**** Entries provided ****

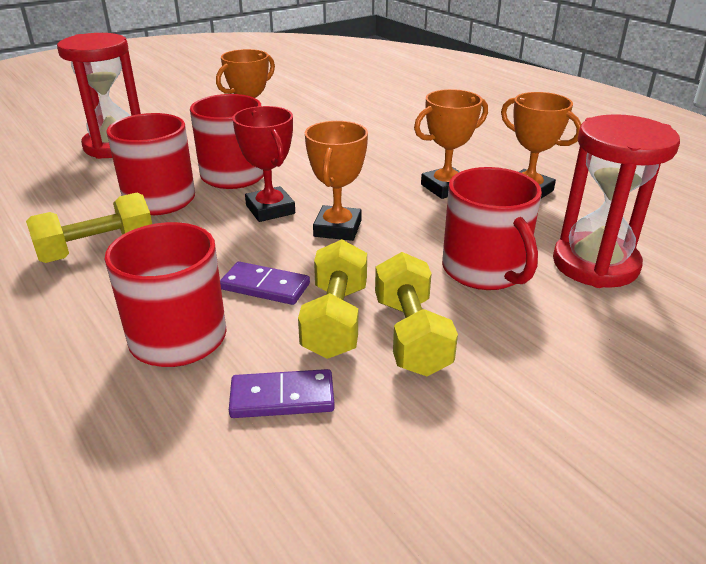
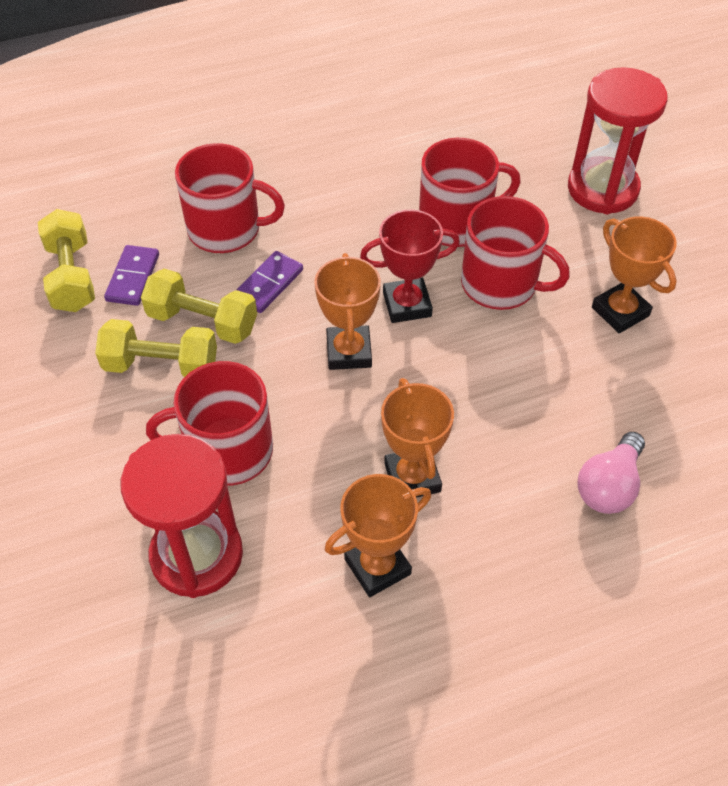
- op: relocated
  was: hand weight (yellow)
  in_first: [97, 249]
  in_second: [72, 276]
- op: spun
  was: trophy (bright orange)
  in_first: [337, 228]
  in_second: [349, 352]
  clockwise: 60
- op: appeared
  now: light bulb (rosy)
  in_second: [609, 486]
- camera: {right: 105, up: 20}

****

> Assignment: Please output the entries above exactly, leaving out every picture.

> Task output:
- op: relocated
  was: hand weight (yellow)
  in_first: [97, 249]
  in_second: [72, 276]
- op: spun
  was: trophy (bright orange)
  in_first: [337, 228]
  in_second: [349, 352]
  clockwise: 60
- op: appeared
  now: light bulb (rosy)
  in_second: [609, 486]
- camera: {right: 105, up: 20}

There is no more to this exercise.